__Task instructions__. From the records below, copy out exactly the lines from the one containing "261 363 320>" to the one containing "90 degrees counterclockwise", both included. Add nothing else.

Spatial reasoning data:
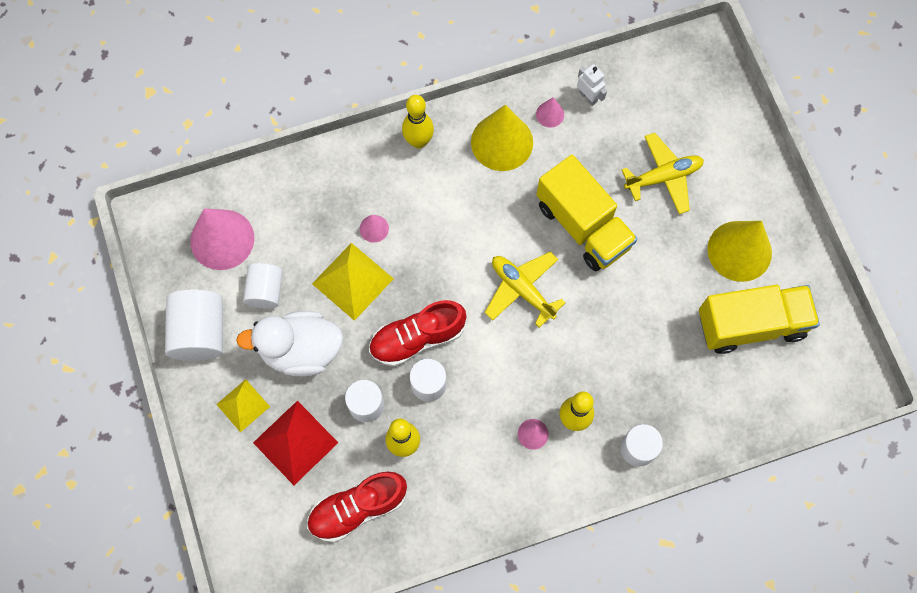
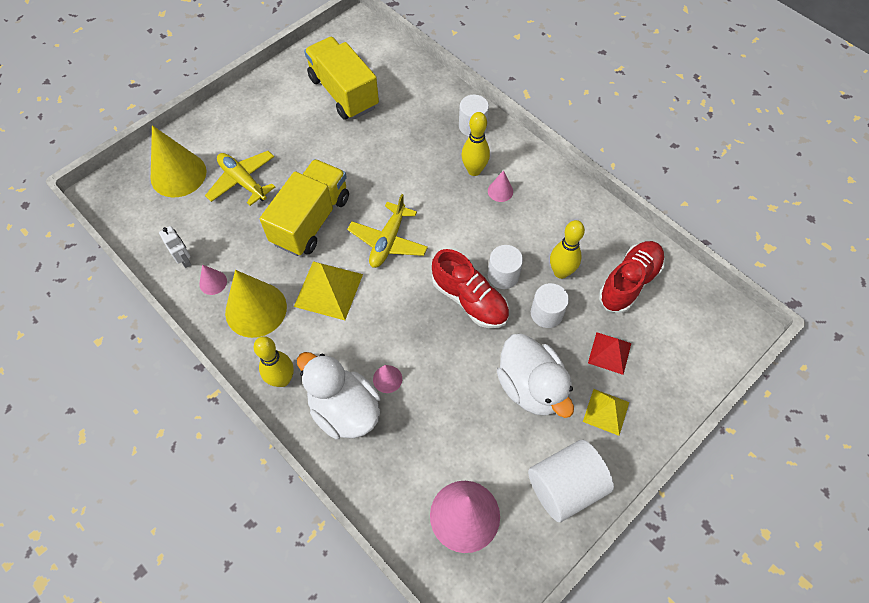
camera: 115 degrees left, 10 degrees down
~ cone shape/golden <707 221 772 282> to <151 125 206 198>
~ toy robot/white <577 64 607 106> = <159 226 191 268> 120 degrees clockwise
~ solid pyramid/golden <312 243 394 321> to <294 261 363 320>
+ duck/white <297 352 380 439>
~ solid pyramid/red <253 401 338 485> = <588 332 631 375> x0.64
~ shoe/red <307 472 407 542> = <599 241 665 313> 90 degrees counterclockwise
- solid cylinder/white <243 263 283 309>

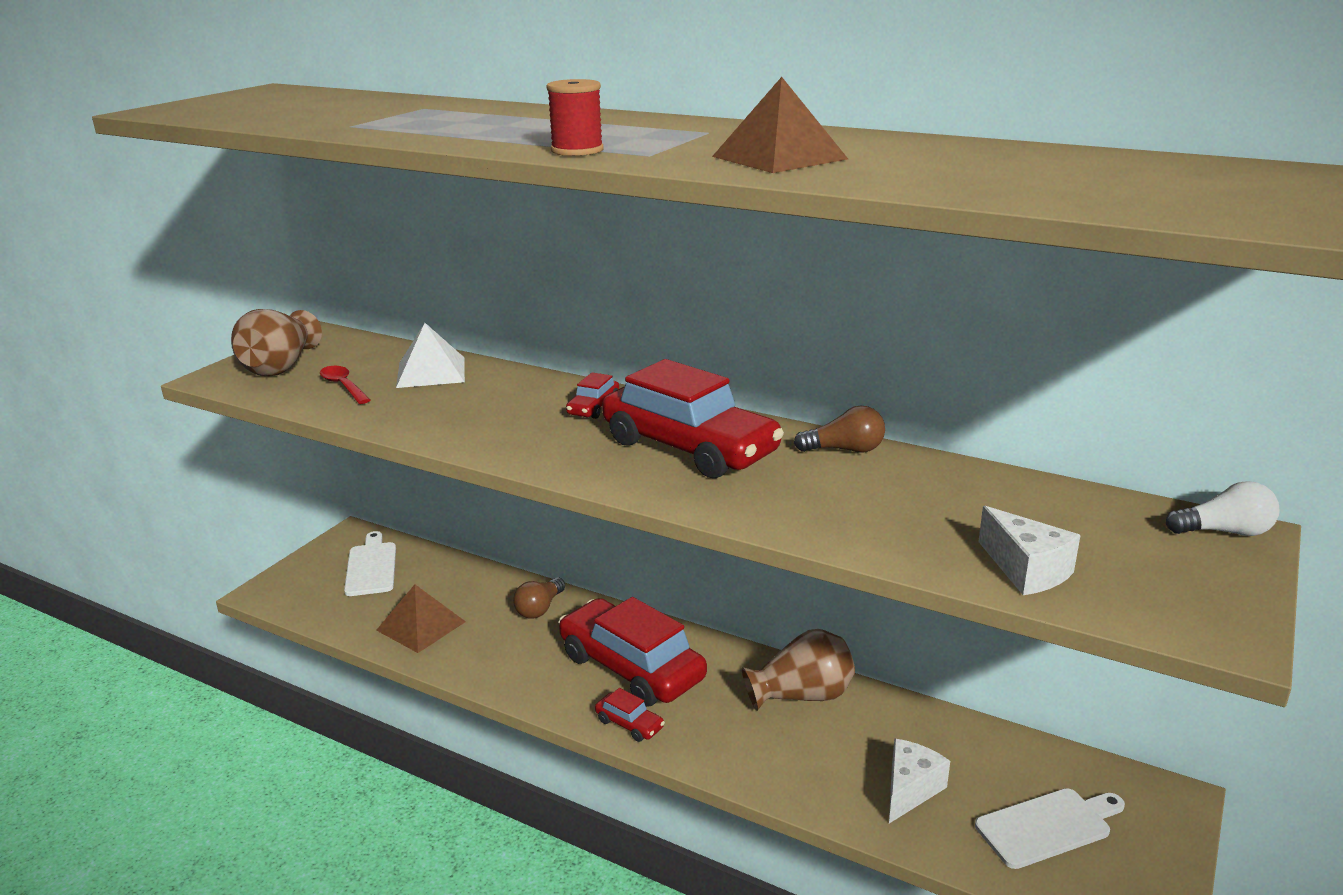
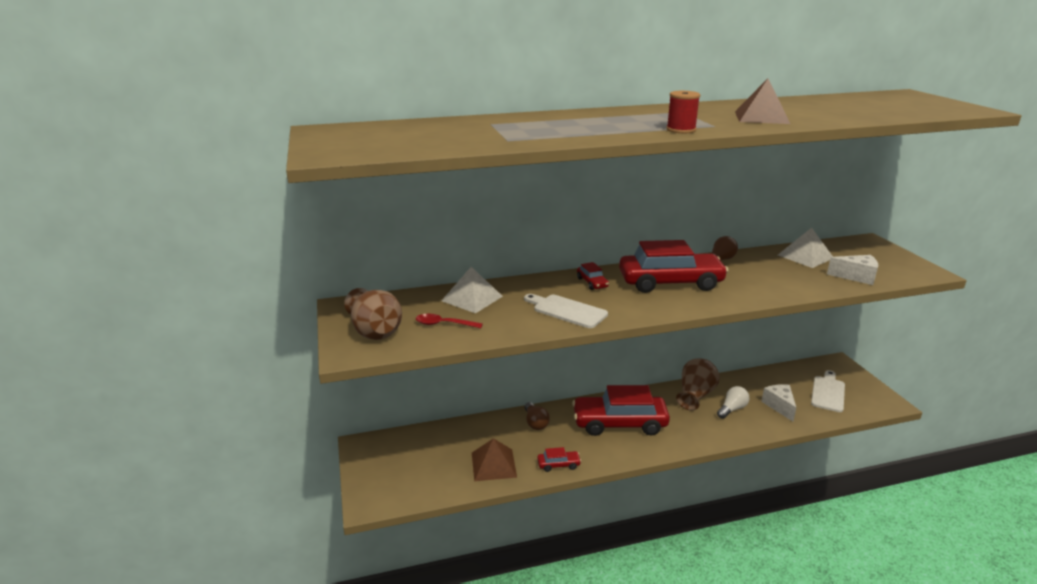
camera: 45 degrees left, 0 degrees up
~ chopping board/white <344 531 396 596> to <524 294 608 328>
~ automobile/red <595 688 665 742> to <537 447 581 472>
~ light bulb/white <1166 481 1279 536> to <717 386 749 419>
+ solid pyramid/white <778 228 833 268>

__Answer section__.
~ solid pyramid/golden <312 243 394 321> to <294 261 363 320>
+ duck/white <297 352 380 439>
~ solid pyramid/red <253 401 338 485> = <588 332 631 375> x0.64
~ shoe/red <307 472 407 542> = <599 241 665 313> 90 degrees counterclockwise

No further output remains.